** Required work **
Begin with the first line of the listing and quote every line through the one containing "green cup: 4 -> 2"; give only those lines.

[[ Supplied data, beginning ]]

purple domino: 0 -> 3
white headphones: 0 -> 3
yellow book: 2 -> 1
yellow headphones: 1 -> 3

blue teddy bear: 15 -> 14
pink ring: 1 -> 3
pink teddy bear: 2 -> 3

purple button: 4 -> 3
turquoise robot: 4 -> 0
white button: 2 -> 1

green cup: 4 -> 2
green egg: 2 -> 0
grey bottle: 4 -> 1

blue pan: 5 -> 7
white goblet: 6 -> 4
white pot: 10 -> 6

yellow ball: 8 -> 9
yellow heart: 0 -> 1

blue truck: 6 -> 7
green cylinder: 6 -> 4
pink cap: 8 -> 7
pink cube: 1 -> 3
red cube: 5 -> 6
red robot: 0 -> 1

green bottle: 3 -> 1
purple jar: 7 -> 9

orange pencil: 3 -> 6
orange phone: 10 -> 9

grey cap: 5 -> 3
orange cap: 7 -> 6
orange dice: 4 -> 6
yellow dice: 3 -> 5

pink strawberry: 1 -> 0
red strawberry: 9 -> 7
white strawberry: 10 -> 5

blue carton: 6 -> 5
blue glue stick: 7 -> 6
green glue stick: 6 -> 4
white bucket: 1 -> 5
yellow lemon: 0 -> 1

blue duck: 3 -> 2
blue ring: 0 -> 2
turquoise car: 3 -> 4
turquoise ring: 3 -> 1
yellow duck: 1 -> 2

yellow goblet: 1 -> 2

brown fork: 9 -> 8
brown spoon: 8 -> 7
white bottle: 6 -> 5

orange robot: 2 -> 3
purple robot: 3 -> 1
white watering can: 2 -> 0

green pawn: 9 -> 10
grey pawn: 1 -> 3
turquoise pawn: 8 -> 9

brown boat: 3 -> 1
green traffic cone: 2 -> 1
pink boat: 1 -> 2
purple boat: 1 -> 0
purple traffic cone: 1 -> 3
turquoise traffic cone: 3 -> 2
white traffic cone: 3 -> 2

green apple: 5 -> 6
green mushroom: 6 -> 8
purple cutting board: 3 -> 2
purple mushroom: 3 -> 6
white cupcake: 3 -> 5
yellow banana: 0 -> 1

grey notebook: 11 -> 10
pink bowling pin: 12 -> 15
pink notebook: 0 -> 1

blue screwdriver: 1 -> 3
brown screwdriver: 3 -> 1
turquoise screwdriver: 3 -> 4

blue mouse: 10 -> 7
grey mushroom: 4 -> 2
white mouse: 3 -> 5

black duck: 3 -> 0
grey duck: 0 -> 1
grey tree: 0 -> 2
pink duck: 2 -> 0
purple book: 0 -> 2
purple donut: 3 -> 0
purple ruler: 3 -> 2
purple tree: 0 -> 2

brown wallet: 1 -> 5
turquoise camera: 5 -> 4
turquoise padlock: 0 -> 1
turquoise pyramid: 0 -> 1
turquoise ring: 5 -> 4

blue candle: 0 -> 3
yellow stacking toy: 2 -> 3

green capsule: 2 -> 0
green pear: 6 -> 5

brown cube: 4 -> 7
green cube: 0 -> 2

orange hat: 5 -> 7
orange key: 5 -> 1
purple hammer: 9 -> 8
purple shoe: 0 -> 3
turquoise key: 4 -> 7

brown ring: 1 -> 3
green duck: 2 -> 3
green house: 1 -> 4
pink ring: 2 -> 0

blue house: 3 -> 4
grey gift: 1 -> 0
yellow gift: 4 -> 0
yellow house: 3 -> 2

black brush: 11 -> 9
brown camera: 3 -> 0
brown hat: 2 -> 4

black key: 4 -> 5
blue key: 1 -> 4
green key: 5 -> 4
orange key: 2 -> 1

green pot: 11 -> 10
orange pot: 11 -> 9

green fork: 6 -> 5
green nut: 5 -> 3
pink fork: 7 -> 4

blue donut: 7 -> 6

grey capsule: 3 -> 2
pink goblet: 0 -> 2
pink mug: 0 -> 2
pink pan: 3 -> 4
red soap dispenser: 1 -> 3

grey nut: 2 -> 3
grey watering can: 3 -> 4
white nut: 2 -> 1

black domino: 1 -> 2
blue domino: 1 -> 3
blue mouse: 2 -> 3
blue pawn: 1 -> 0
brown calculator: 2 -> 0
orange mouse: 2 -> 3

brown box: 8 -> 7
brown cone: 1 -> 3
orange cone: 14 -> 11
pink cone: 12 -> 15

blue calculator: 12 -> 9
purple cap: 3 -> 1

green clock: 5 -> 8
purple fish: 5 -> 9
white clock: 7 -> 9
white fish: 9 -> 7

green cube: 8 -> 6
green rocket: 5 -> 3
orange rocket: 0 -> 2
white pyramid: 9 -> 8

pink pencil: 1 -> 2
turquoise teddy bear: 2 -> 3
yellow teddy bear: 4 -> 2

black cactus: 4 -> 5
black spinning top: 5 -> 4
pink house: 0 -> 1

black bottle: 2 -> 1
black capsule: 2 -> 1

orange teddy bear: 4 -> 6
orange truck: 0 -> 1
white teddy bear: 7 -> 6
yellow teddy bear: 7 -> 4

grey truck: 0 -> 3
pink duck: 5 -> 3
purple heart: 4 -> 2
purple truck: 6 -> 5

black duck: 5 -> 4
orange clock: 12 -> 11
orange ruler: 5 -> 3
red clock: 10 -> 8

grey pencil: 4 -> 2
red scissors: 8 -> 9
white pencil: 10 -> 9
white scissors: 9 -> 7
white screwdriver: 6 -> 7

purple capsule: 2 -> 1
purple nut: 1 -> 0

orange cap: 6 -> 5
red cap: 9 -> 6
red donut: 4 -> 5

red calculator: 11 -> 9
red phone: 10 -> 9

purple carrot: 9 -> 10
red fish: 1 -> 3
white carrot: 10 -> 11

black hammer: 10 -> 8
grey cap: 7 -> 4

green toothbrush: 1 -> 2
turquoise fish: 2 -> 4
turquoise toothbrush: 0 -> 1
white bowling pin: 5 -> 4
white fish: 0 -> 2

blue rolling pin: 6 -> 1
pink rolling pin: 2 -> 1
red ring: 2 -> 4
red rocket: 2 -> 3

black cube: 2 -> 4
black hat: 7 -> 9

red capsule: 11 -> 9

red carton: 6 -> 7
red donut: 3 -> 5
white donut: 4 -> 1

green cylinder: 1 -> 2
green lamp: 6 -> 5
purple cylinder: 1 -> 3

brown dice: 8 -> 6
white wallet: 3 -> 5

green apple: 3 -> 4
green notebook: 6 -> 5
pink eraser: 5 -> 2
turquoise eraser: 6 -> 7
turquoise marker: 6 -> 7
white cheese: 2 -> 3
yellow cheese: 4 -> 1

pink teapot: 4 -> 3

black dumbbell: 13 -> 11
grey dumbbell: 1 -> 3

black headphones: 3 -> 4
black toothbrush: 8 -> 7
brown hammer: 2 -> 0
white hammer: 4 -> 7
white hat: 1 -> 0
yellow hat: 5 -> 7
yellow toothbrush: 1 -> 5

[[ Supplied data, end ]]

** Task response **
purple domino: 0 -> 3
white headphones: 0 -> 3
yellow book: 2 -> 1
yellow headphones: 1 -> 3

blue teddy bear: 15 -> 14
pink ring: 1 -> 3
pink teddy bear: 2 -> 3

purple button: 4 -> 3
turquoise robot: 4 -> 0
white button: 2 -> 1

green cup: 4 -> 2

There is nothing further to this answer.